▶ [Work order]
Using the records below, repeat exactly the lines from the one holding "U19: AND (in" through the one holding "R2: 1.5 (+12V, GND) -> 1.5 (+12V, P2/2)", both ends included, and no others.

▶ [Data]
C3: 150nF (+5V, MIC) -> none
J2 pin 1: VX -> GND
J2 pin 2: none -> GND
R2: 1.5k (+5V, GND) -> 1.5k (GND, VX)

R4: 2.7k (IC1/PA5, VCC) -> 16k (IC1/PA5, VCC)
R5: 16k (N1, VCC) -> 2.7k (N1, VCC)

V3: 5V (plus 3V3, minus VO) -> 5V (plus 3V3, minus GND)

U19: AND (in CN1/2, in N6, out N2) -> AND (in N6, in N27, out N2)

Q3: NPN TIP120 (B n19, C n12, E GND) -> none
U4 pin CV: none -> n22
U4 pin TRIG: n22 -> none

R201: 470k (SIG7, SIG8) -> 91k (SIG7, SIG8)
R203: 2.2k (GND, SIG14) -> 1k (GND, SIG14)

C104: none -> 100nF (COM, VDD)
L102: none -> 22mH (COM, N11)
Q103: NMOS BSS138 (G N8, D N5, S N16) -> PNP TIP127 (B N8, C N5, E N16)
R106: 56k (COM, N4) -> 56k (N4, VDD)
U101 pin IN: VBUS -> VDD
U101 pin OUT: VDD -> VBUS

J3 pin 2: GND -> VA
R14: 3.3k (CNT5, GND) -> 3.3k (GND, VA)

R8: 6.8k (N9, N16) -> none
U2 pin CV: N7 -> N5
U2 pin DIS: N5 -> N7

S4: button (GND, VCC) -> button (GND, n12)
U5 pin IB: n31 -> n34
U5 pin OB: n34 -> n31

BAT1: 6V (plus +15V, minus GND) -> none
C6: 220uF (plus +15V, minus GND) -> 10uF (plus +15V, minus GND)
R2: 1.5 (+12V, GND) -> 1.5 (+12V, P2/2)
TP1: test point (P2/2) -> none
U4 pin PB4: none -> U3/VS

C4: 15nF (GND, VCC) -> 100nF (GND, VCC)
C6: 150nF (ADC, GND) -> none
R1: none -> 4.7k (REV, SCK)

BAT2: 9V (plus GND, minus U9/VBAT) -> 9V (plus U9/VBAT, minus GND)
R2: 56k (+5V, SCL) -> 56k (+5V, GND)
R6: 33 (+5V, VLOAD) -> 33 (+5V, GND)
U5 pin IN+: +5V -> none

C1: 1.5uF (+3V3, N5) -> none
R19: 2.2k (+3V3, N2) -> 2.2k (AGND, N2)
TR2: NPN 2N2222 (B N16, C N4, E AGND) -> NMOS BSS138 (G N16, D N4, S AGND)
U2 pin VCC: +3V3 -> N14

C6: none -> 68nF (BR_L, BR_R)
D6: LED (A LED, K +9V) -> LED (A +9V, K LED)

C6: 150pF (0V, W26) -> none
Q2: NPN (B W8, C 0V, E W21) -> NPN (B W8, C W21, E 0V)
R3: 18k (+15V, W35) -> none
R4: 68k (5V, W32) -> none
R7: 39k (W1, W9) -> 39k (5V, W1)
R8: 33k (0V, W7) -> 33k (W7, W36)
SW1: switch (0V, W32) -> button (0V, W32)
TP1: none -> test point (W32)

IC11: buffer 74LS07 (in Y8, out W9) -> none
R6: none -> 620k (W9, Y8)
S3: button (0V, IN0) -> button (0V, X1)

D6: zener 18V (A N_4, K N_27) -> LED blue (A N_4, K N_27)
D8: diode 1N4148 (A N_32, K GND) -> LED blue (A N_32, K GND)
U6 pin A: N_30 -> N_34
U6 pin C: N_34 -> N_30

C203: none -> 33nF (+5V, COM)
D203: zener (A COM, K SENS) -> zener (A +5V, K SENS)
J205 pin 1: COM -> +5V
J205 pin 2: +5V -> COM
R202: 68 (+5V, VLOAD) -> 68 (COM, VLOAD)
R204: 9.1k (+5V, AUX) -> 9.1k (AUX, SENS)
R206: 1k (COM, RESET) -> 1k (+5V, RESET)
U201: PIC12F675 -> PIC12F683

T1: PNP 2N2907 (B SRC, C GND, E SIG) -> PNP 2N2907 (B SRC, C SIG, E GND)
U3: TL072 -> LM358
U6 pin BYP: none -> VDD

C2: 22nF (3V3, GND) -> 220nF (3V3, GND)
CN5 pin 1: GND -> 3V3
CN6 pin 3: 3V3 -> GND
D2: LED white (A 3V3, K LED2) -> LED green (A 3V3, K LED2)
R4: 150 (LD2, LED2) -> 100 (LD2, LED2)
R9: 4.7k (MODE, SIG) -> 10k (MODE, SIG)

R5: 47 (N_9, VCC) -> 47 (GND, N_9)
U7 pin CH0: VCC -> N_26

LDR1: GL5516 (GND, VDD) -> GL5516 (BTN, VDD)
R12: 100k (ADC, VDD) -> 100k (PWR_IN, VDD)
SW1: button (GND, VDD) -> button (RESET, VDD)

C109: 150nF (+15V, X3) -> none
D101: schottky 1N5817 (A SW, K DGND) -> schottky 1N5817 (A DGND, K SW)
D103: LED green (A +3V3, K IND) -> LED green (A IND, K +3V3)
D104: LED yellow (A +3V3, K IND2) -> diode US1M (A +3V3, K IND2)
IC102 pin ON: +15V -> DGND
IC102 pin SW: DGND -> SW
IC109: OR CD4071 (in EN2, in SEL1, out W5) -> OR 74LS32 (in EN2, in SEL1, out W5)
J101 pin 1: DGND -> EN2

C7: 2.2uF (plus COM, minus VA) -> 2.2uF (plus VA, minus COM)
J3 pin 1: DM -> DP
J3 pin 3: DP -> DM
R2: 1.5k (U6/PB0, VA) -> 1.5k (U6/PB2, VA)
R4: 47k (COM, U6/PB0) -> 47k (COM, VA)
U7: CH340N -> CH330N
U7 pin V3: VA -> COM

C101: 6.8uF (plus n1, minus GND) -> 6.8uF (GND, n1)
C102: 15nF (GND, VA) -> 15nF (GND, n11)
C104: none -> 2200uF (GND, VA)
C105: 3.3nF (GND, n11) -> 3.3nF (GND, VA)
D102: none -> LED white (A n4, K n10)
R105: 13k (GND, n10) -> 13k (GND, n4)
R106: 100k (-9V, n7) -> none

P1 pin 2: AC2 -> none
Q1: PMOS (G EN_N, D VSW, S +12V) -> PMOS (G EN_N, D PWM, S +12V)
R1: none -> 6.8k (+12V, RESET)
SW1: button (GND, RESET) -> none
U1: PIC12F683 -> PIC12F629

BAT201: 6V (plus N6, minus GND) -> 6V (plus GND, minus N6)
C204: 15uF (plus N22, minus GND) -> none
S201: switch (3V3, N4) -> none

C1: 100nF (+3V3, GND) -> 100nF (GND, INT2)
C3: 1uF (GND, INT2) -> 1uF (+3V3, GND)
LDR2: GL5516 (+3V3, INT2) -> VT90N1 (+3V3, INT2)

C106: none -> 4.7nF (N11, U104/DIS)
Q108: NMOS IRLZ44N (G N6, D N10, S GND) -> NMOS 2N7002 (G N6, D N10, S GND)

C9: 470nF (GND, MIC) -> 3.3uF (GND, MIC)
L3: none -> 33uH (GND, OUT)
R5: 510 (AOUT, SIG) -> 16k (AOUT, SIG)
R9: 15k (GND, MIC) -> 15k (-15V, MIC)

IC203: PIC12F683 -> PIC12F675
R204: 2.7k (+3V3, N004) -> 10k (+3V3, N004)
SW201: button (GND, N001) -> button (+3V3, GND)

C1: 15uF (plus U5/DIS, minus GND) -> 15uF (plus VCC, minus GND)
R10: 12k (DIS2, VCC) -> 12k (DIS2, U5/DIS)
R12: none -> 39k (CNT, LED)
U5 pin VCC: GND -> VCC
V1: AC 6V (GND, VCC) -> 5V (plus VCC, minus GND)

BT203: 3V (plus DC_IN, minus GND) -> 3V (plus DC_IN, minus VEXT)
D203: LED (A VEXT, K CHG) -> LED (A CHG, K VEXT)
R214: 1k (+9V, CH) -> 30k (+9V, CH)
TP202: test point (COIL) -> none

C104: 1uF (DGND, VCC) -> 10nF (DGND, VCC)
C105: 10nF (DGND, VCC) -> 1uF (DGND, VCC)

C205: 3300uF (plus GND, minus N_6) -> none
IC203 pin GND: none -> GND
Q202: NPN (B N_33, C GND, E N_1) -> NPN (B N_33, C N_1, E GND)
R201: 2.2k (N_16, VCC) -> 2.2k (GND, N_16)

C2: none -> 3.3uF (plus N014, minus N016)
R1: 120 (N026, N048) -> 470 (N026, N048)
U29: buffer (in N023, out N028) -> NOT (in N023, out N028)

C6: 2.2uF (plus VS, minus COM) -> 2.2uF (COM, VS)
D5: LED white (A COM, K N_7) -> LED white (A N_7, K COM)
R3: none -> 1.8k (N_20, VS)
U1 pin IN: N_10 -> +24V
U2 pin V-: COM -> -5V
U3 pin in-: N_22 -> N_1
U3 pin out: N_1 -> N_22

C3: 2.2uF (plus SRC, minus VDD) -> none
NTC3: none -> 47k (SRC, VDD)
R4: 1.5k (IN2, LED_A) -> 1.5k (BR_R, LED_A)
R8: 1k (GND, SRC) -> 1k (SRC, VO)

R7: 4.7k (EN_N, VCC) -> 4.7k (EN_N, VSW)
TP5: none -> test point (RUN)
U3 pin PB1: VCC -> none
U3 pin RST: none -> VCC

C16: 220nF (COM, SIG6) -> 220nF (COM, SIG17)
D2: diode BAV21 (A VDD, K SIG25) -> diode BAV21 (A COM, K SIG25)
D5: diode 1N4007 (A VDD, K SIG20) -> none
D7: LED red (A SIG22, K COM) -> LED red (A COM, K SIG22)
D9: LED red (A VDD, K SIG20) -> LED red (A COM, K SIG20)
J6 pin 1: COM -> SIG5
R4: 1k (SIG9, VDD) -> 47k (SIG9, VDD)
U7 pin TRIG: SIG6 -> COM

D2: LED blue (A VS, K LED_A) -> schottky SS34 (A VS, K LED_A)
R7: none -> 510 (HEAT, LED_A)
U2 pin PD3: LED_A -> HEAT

▶ [Result of the exercise]
U19: AND (in CN1/2, in N6, out N2) -> AND (in N6, in N27, out N2)

Q3: NPN TIP120 (B n19, C n12, E GND) -> none
U4 pin CV: none -> n22
U4 pin TRIG: n22 -> none

R201: 470k (SIG7, SIG8) -> 91k (SIG7, SIG8)
R203: 2.2k (GND, SIG14) -> 1k (GND, SIG14)

C104: none -> 100nF (COM, VDD)
L102: none -> 22mH (COM, N11)
Q103: NMOS BSS138 (G N8, D N5, S N16) -> PNP TIP127 (B N8, C N5, E N16)
R106: 56k (COM, N4) -> 56k (N4, VDD)
U101 pin IN: VBUS -> VDD
U101 pin OUT: VDD -> VBUS

J3 pin 2: GND -> VA
R14: 3.3k (CNT5, GND) -> 3.3k (GND, VA)

R8: 6.8k (N9, N16) -> none
U2 pin CV: N7 -> N5
U2 pin DIS: N5 -> N7

S4: button (GND, VCC) -> button (GND, n12)
U5 pin IB: n31 -> n34
U5 pin OB: n34 -> n31

BAT1: 6V (plus +15V, minus GND) -> none
C6: 220uF (plus +15V, minus GND) -> 10uF (plus +15V, minus GND)
R2: 1.5 (+12V, GND) -> 1.5 (+12V, P2/2)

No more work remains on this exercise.